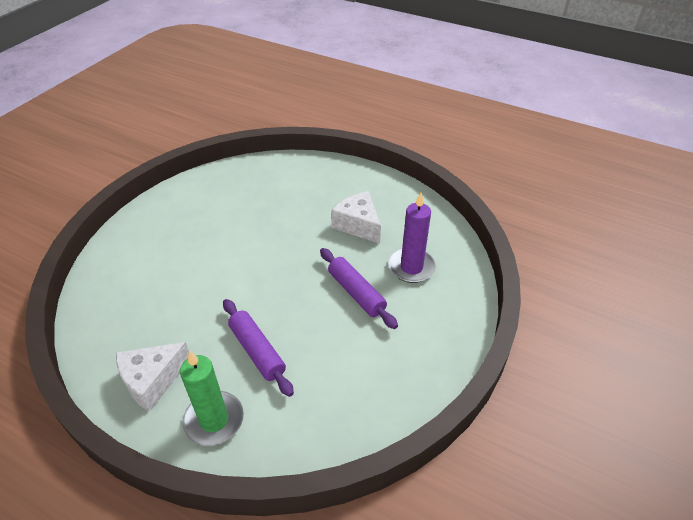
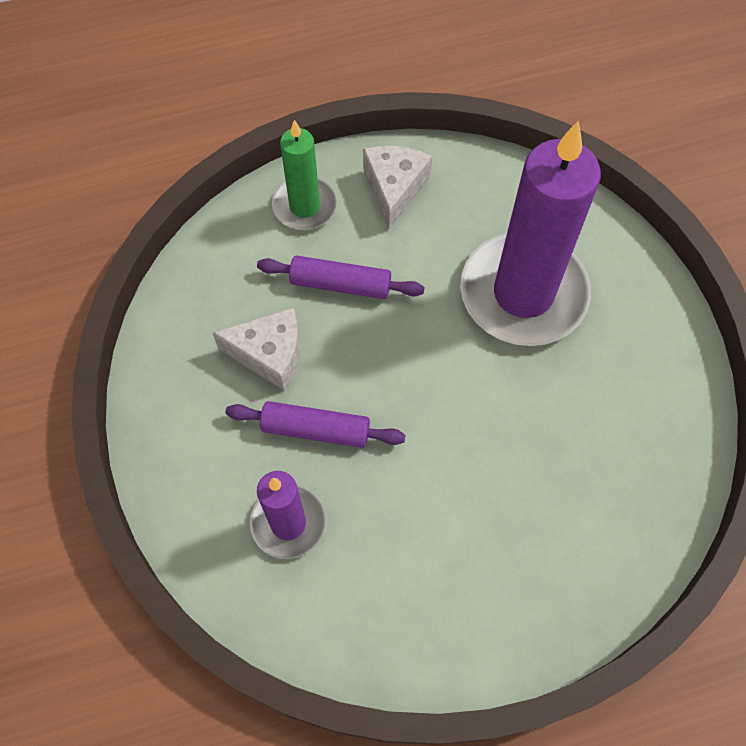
camera: 135 degrees right, 20 degrees up
(181, 270) = (523, 293): none -> purple candle
(358, 225) = (417, 534): white cheese -> white cheese (269, 354)

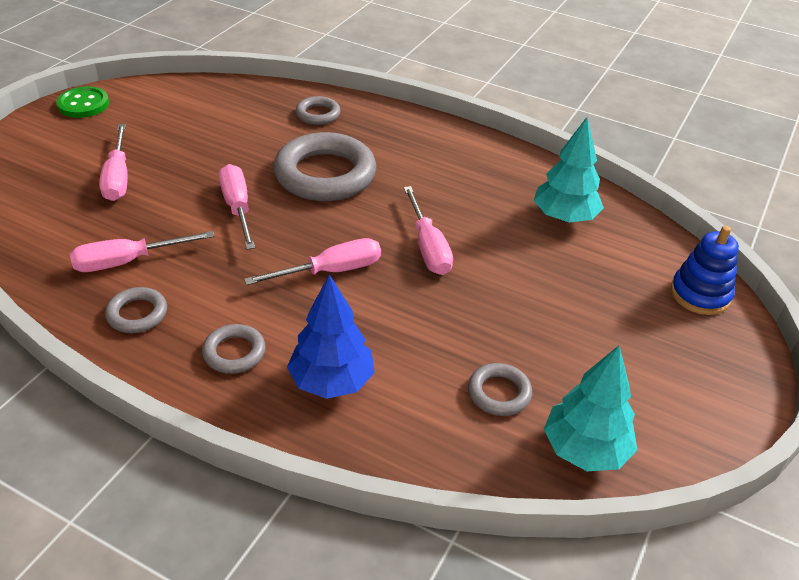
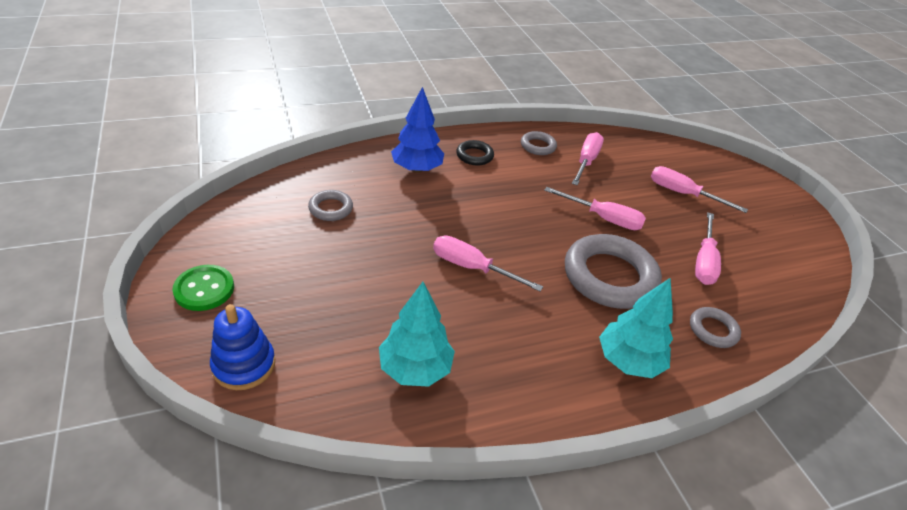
camera: 130 degrees right, 0 degrees up
(83, 104) = (804, 222): green button -> green button (204, 289)
(234, 352) = (474, 156): grey ring -> black ring
(331, 271) = (498, 216): pink screwdriver -> pink screwdriver (704, 261)
(585, 450) = (259, 208): turquoise tree -> turquoise tree (628, 361)

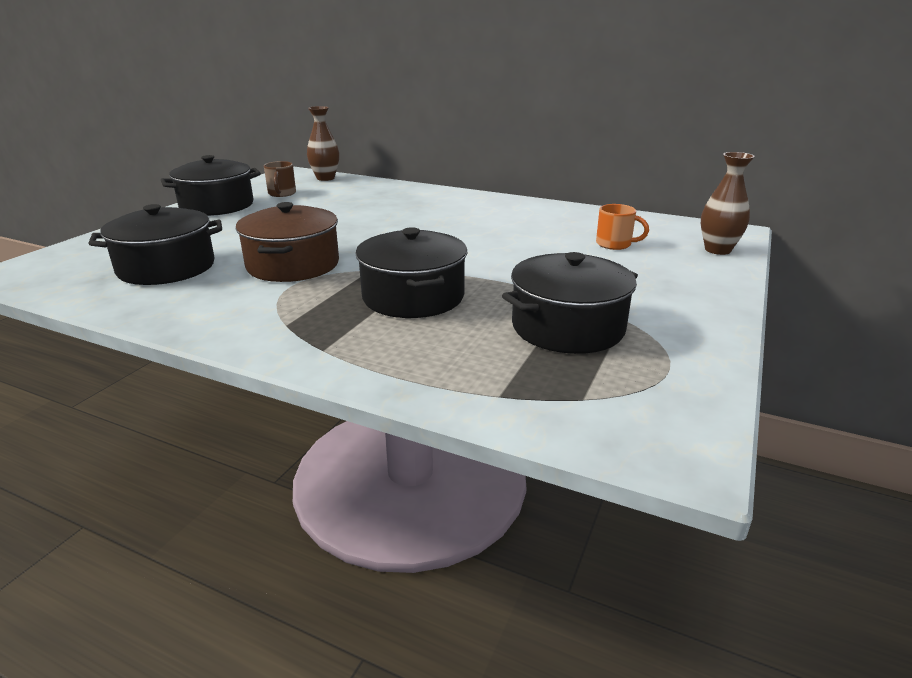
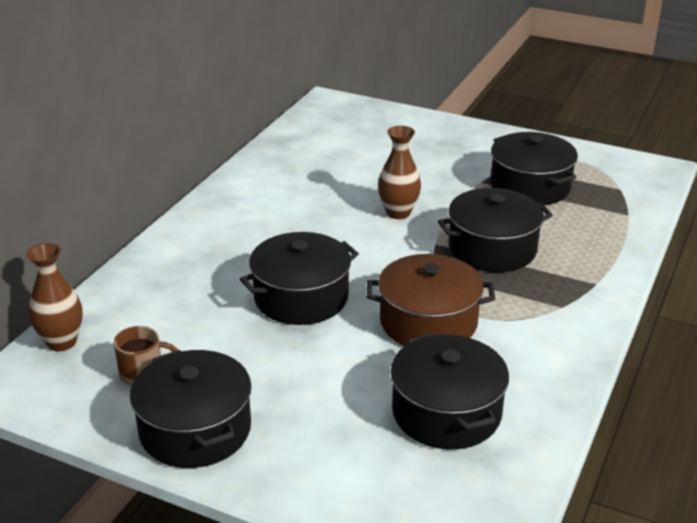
camera: 90 degrees left, 5 degrees up
(350, 226) = (301, 298): none -> black pot
(615, 244) = (362, 153): orange mug -> none
(717, 250) = (374, 114): brown vase -> brown vase (398, 213)

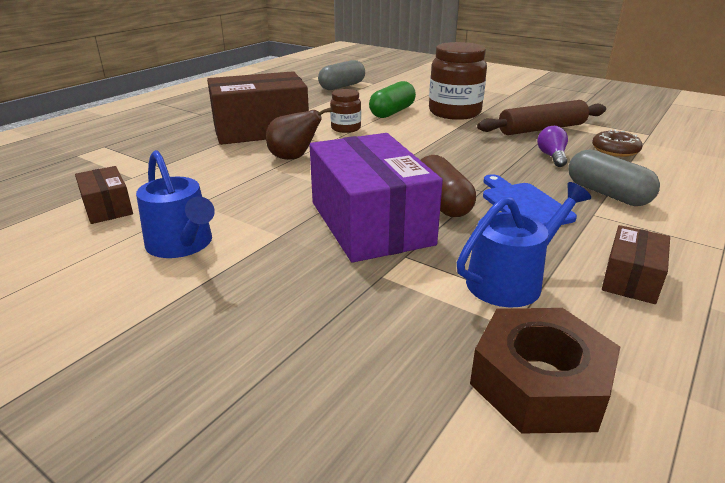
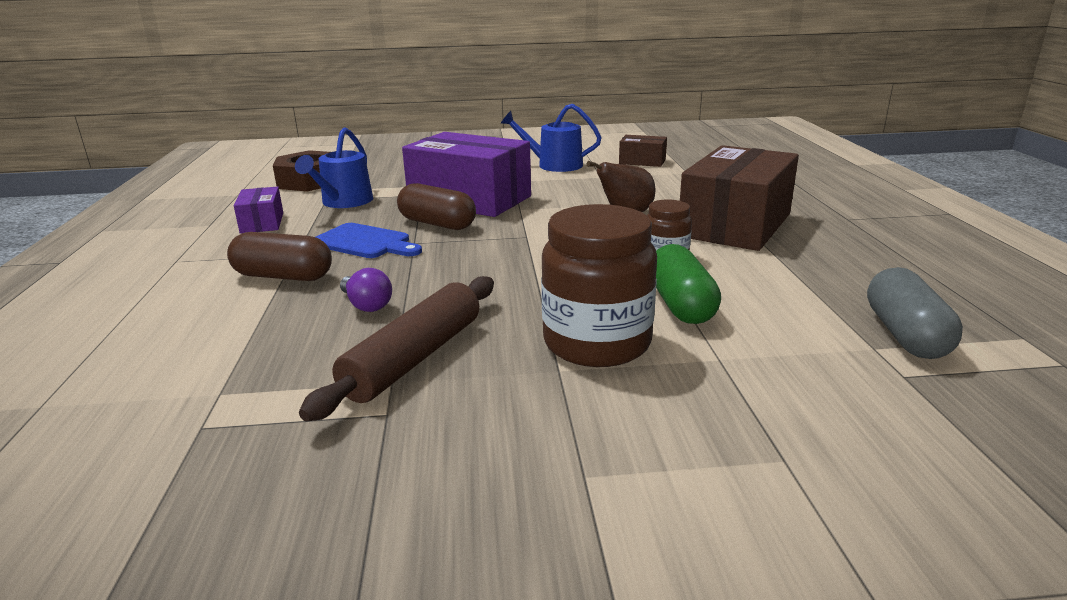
camera: 140 degrees right, 5 degrees down
(607, 194) = (283, 276): grey capsule -> brown capsule
(615, 150) = (275, 351): brown donut -> none
(631, 278) = (262, 223): brown box -> purple box

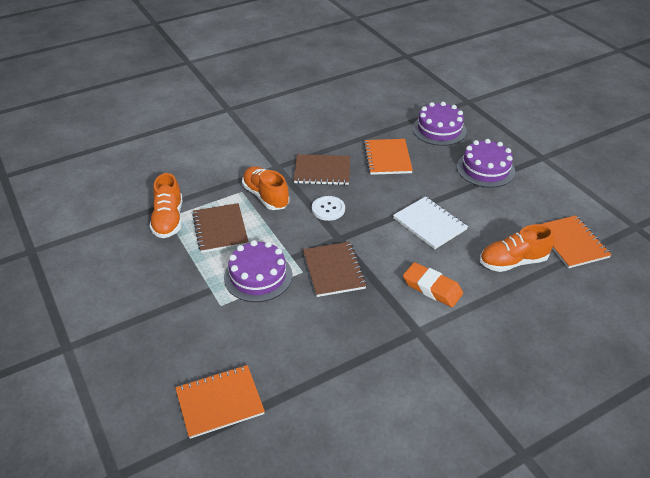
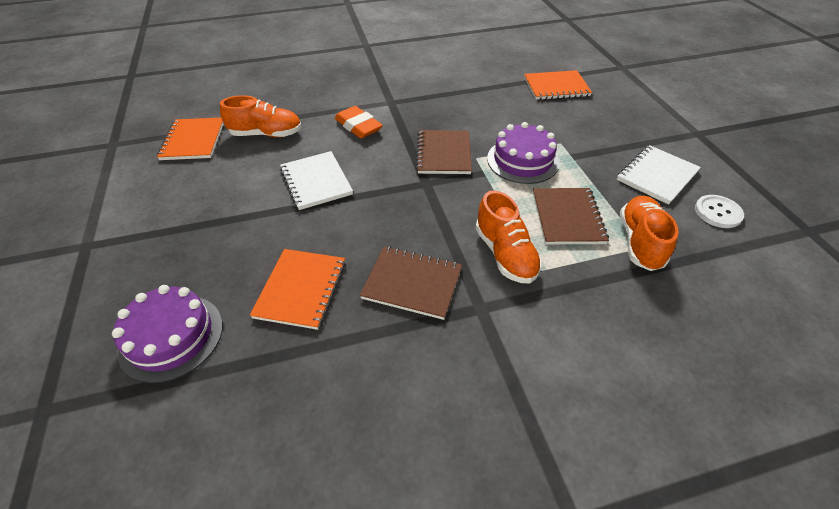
camera: 165 degrees left, 5 degrees up
(134, 281) = (657, 176): none -> white notebook
(328, 209) = (425, 220): white button -> white button (718, 212)
(485, 169) = (181, 241): purple cake -> none

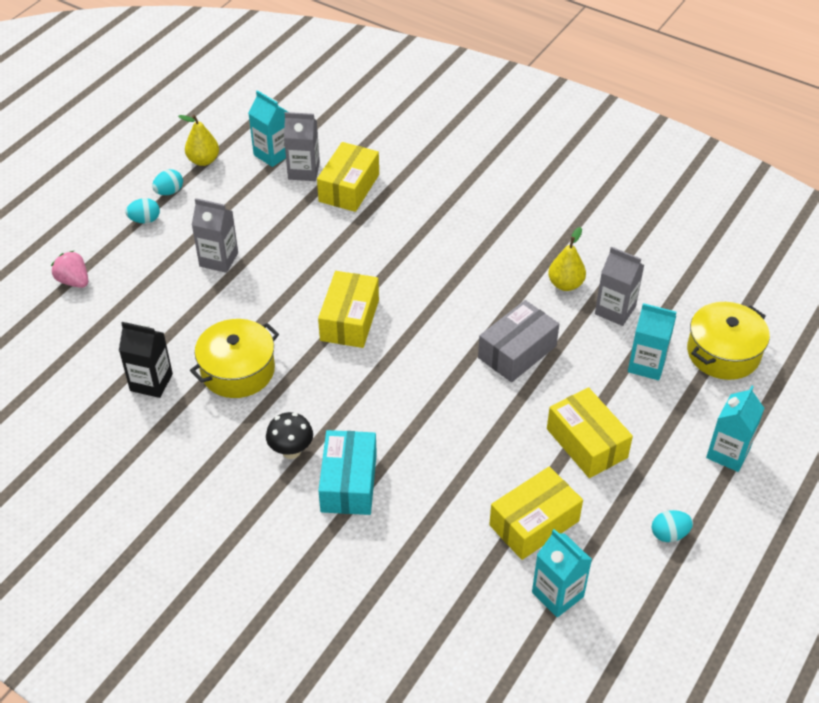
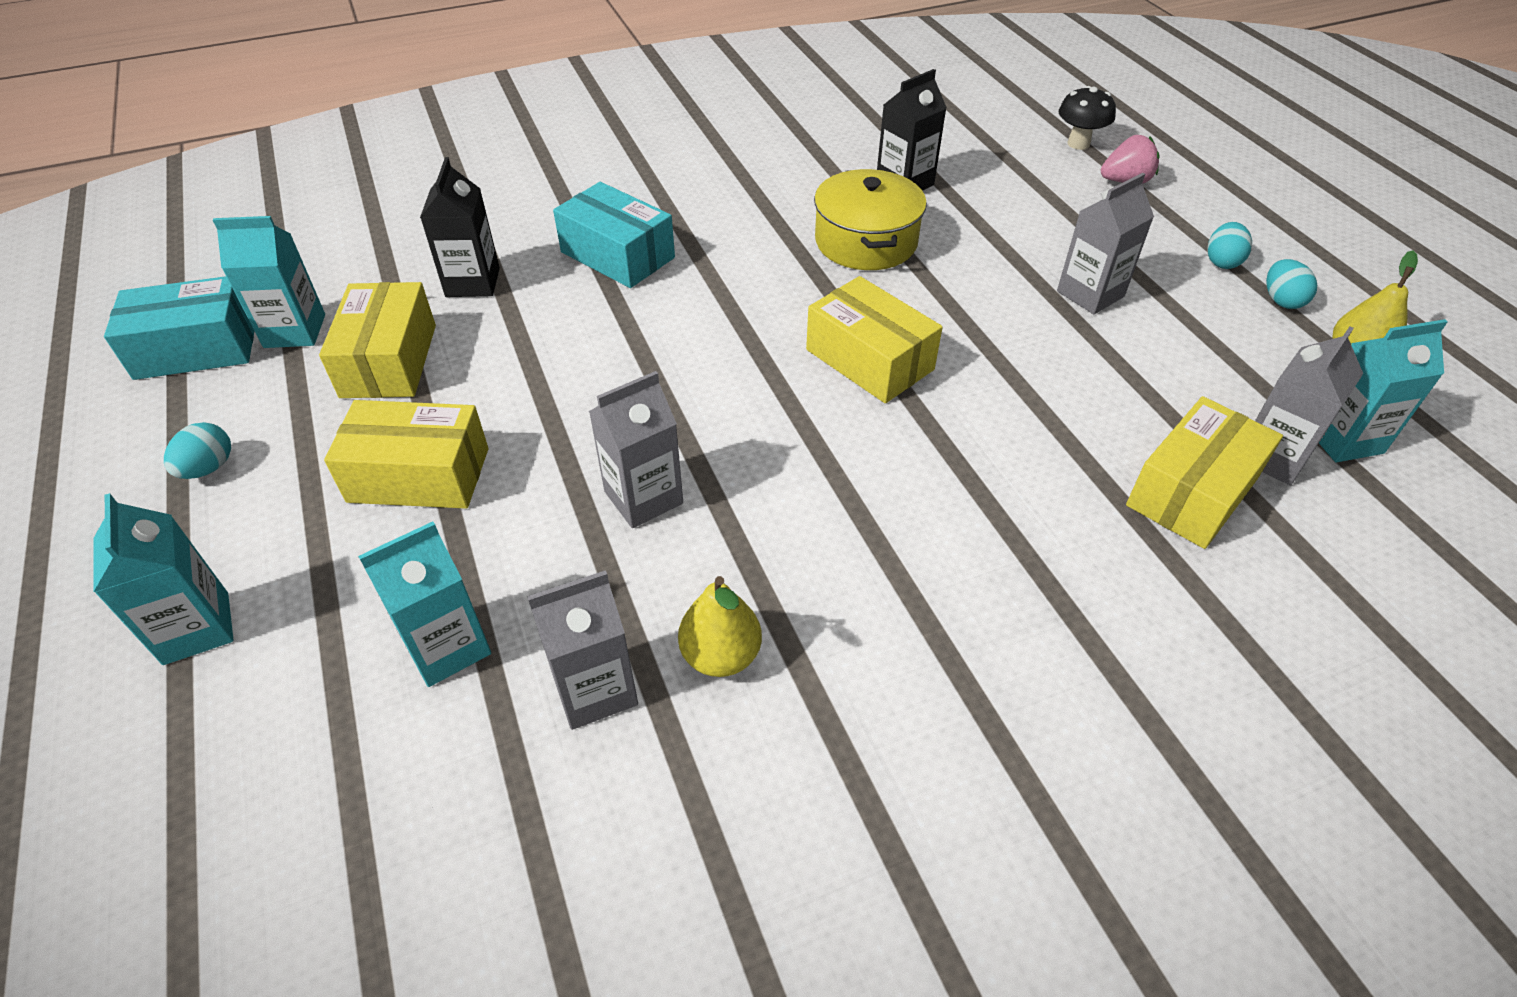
camera: 125 degrees right, 0 degrees up
(291, 451) = (706, 235): black mushroom -> black mushroom (1078, 144)
(349, 188) = (1192, 492): yellow box -> yellow box turned 75 degrees clockwise
(437, 538) = (473, 282): none -> black carton
(517, 352) = (643, 497): grey box -> grey carton
(616, 633) = (196, 348): none -> turquoise box
(723, 352) = (336, 794): yellow pot -> none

WHAT YOU ARE ASKED TO DO:
Leave out every picture, and copy exactly the lines above starting at the one holding "(350, 226) = (301, 298): none -> black pot" and ending at the one holding "(291, 451) = (706, 235): black", no more and no less.

OUTPUT FOR THIS TASK:
(350, 226) = (301, 298): none -> black pot
(615, 244) = (362, 153): orange mug -> none
(717, 250) = (374, 114): brown vase -> brown vase (398, 213)

camera: 140 degrees right, 5 degrees down
(607, 194) = (283, 276): grey capsule -> brown capsule
(615, 150) = (275, 351): brown donut -> none
(631, 278) = (262, 223): brown box -> purple box

camera: 165 degrees left, 5 degrees up
(134, 281) = (657, 176): none -> white notebook
(328, 209) = (425, 220): white button -> white button (718, 212)
(485, 169) = (181, 241): purple cake -> none

camera: 125 degrees right, 0 degrees up
(291, 451) = (706, 235): black mushroom -> black mushroom (1078, 144)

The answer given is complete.